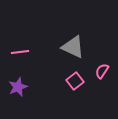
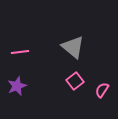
gray triangle: rotated 15 degrees clockwise
pink semicircle: moved 19 px down
purple star: moved 1 px left, 1 px up
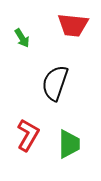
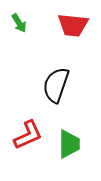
green arrow: moved 3 px left, 15 px up
black semicircle: moved 1 px right, 2 px down
red L-shape: rotated 36 degrees clockwise
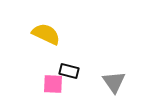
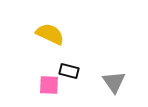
yellow semicircle: moved 4 px right
pink square: moved 4 px left, 1 px down
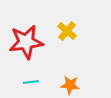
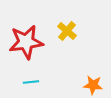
orange star: moved 23 px right
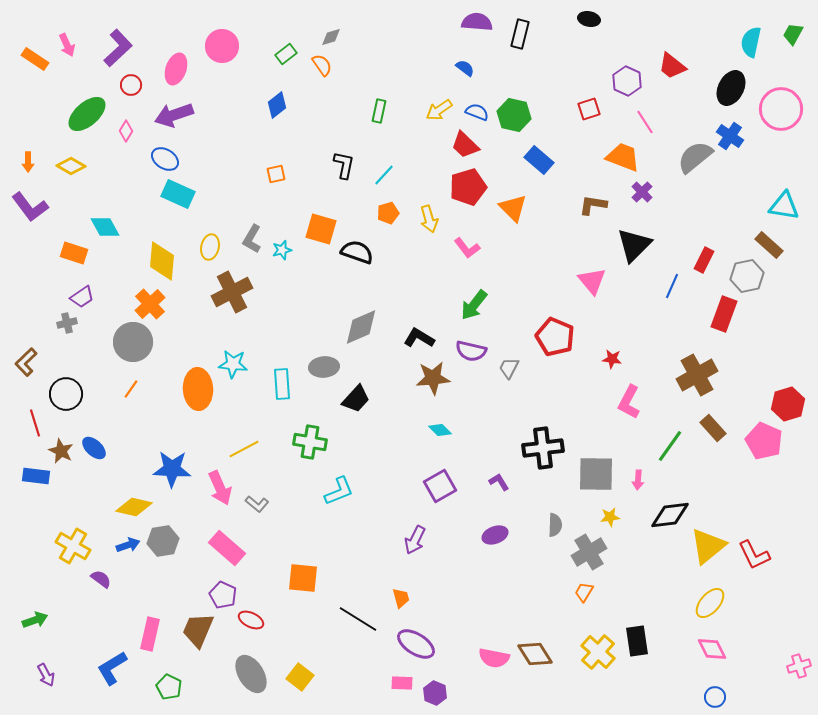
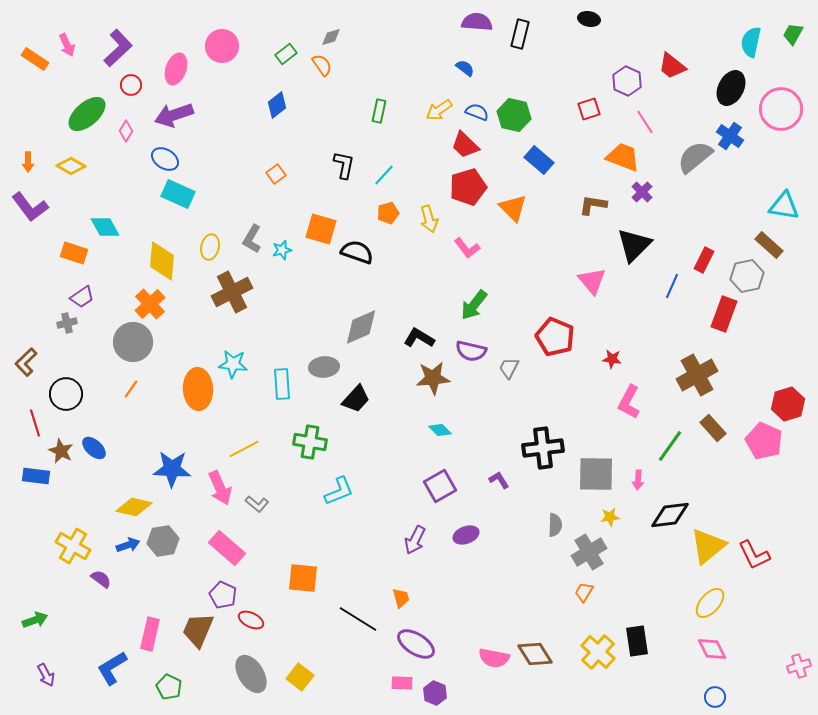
orange square at (276, 174): rotated 24 degrees counterclockwise
purple L-shape at (499, 482): moved 2 px up
purple ellipse at (495, 535): moved 29 px left
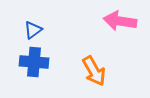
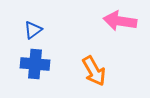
blue cross: moved 1 px right, 2 px down
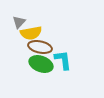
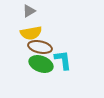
gray triangle: moved 10 px right, 11 px up; rotated 16 degrees clockwise
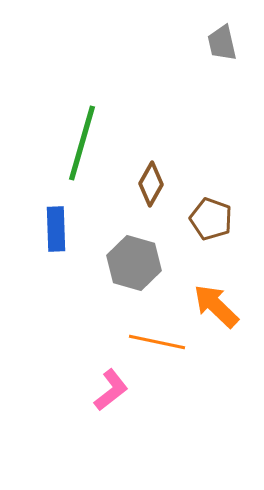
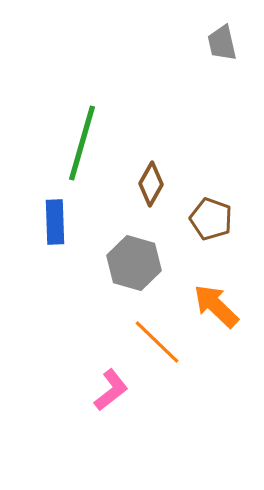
blue rectangle: moved 1 px left, 7 px up
orange line: rotated 32 degrees clockwise
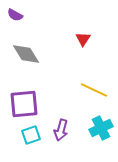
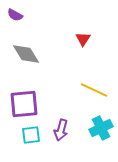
cyan square: rotated 12 degrees clockwise
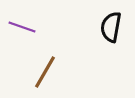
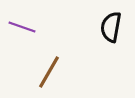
brown line: moved 4 px right
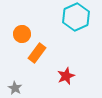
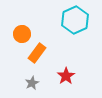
cyan hexagon: moved 1 px left, 3 px down
red star: rotated 12 degrees counterclockwise
gray star: moved 17 px right, 5 px up; rotated 16 degrees clockwise
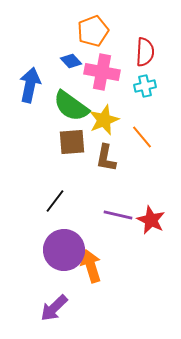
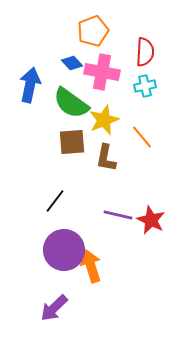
blue diamond: moved 1 px right, 2 px down
green semicircle: moved 3 px up
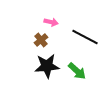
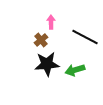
pink arrow: rotated 104 degrees counterclockwise
black star: moved 2 px up
green arrow: moved 2 px left, 1 px up; rotated 120 degrees clockwise
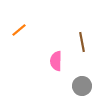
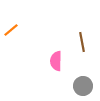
orange line: moved 8 px left
gray circle: moved 1 px right
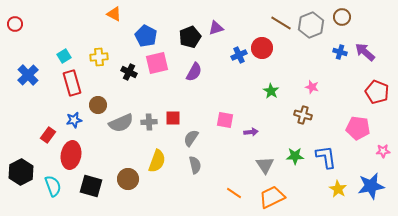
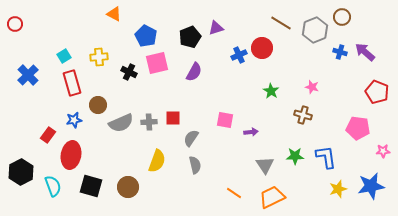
gray hexagon at (311, 25): moved 4 px right, 5 px down
brown circle at (128, 179): moved 8 px down
yellow star at (338, 189): rotated 24 degrees clockwise
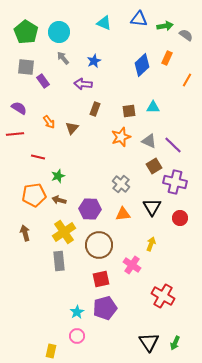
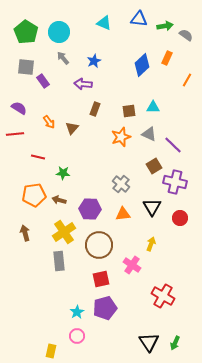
gray triangle at (149, 141): moved 7 px up
green star at (58, 176): moved 5 px right, 3 px up; rotated 24 degrees clockwise
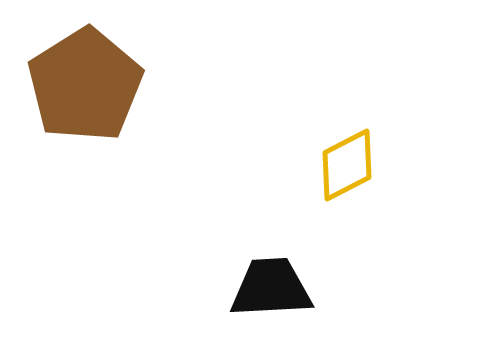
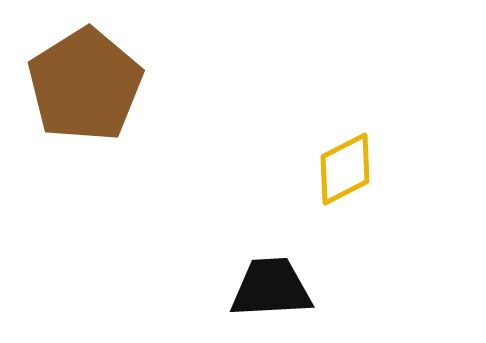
yellow diamond: moved 2 px left, 4 px down
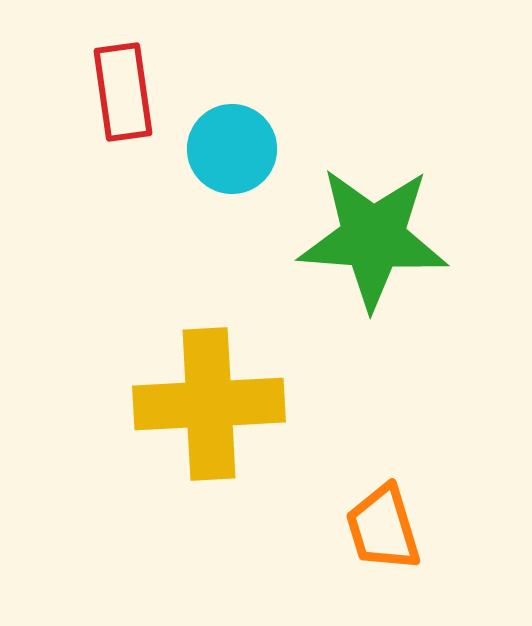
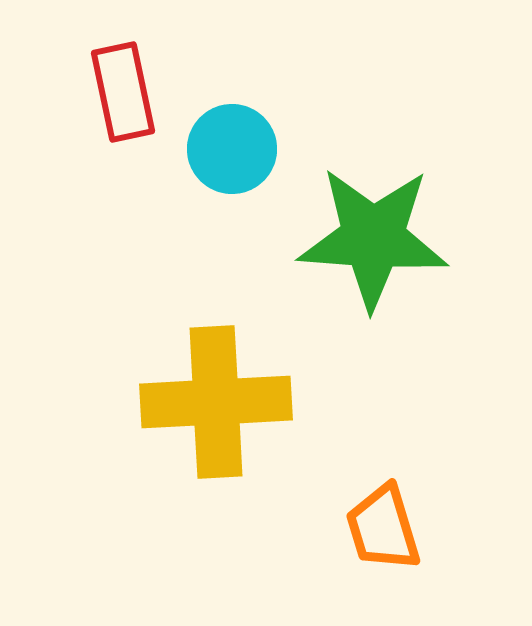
red rectangle: rotated 4 degrees counterclockwise
yellow cross: moved 7 px right, 2 px up
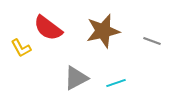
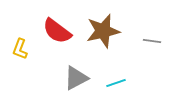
red semicircle: moved 9 px right, 3 px down
gray line: rotated 12 degrees counterclockwise
yellow L-shape: moved 1 px left, 1 px down; rotated 50 degrees clockwise
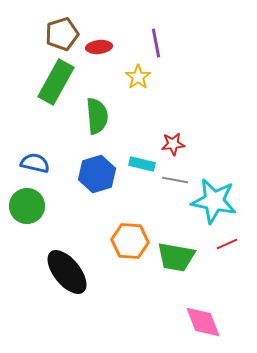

• • • • •

Copy the lines above word for word, but omit every line that only marks a picture.

gray triangle: rotated 15 degrees clockwise
pink semicircle: moved 19 px down
purple star: moved 1 px left, 1 px up
green arrow: moved 3 px left, 15 px up
black semicircle: moved 1 px right, 2 px down
red L-shape: rotated 36 degrees clockwise
yellow semicircle: moved 4 px right
pink square: moved 4 px left, 1 px down
orange star: moved 23 px right
orange square at (276, 174): rotated 24 degrees counterclockwise
purple L-shape at (499, 482): moved 2 px up
purple ellipse at (495, 535): moved 29 px left
blue cross: moved 1 px right, 2 px down
gray triangle: moved 10 px right, 11 px up; rotated 16 degrees clockwise
blue rectangle: moved 1 px left, 7 px up
orange line: rotated 32 degrees clockwise
cyan square: rotated 12 degrees clockwise
brown line: moved 4 px right
cyan hexagon: moved 1 px left, 3 px down
red star: rotated 12 degrees counterclockwise
gray star: moved 17 px right, 5 px up; rotated 16 degrees clockwise
blue diamond: moved 1 px right, 2 px down
green semicircle: moved 3 px up
pink arrow: rotated 104 degrees counterclockwise
black star: moved 2 px up
green arrow: moved 2 px left, 1 px up; rotated 120 degrees clockwise
orange line: moved 8 px left
gray circle: moved 1 px right
gray hexagon at (311, 25): moved 4 px right, 5 px down
brown circle at (128, 179): moved 8 px down
yellow star at (338, 189): rotated 24 degrees clockwise
gray triangle at (149, 141): moved 7 px up
green star at (58, 176): moved 5 px right, 3 px up; rotated 24 degrees clockwise
yellow diamond: moved 2 px left, 4 px down
red rectangle: rotated 4 degrees counterclockwise
yellow cross: moved 7 px right, 2 px up
red semicircle: moved 9 px right, 3 px down
gray line: rotated 12 degrees counterclockwise
yellow L-shape: moved 1 px left, 1 px down; rotated 50 degrees clockwise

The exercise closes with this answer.